■ About this exercise ■
Locate the line that contains "pink duck [529,520,613,607] -> none" in the entries below, then repeat it and every following line through the line that contains "white carrot [114,326,336,372]", exactly, and no others.
=== Data for review ===
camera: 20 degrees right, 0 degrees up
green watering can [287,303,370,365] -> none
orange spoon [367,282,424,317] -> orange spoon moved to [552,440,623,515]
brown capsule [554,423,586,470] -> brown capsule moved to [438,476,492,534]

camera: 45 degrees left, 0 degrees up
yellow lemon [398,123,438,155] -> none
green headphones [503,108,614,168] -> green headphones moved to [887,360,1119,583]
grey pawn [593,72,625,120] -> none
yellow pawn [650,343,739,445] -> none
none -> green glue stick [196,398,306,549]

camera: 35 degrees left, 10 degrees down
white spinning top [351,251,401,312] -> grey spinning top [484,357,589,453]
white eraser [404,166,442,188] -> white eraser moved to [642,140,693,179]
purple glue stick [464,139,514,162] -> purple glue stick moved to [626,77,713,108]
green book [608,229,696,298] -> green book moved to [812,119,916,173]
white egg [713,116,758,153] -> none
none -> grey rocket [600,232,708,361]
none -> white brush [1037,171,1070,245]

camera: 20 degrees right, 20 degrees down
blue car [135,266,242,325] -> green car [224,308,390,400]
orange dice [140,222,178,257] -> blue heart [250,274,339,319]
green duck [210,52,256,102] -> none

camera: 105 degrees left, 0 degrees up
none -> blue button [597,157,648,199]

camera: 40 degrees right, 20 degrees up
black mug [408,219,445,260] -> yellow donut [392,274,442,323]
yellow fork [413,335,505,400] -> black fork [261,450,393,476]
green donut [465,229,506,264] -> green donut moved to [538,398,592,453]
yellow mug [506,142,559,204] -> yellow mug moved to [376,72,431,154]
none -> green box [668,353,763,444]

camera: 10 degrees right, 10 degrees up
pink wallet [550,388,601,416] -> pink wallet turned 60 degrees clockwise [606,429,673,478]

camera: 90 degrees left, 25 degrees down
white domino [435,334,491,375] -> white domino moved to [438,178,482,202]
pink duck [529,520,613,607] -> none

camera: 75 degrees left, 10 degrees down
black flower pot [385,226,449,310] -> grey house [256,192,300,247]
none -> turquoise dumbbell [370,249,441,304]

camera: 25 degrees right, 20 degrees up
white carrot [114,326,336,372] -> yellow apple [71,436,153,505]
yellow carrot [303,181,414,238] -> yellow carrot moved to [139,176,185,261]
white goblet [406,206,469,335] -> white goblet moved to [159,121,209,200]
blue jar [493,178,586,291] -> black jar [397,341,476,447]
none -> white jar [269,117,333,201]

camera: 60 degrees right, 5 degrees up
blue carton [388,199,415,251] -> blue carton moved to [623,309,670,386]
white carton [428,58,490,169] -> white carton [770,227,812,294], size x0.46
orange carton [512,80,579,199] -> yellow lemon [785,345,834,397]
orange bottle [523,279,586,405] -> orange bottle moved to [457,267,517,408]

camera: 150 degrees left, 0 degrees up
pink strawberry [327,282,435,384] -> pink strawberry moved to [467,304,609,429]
===
■ Solution to the exercise ■
pink duck [529,520,613,607] -> none

camera: 75 degrees left, 10 degrees down
black flower pot [385,226,449,310] -> grey house [256,192,300,247]
none -> turquoise dumbbell [370,249,441,304]

camera: 25 degrees right, 20 degrees up
white carrot [114,326,336,372] -> yellow apple [71,436,153,505]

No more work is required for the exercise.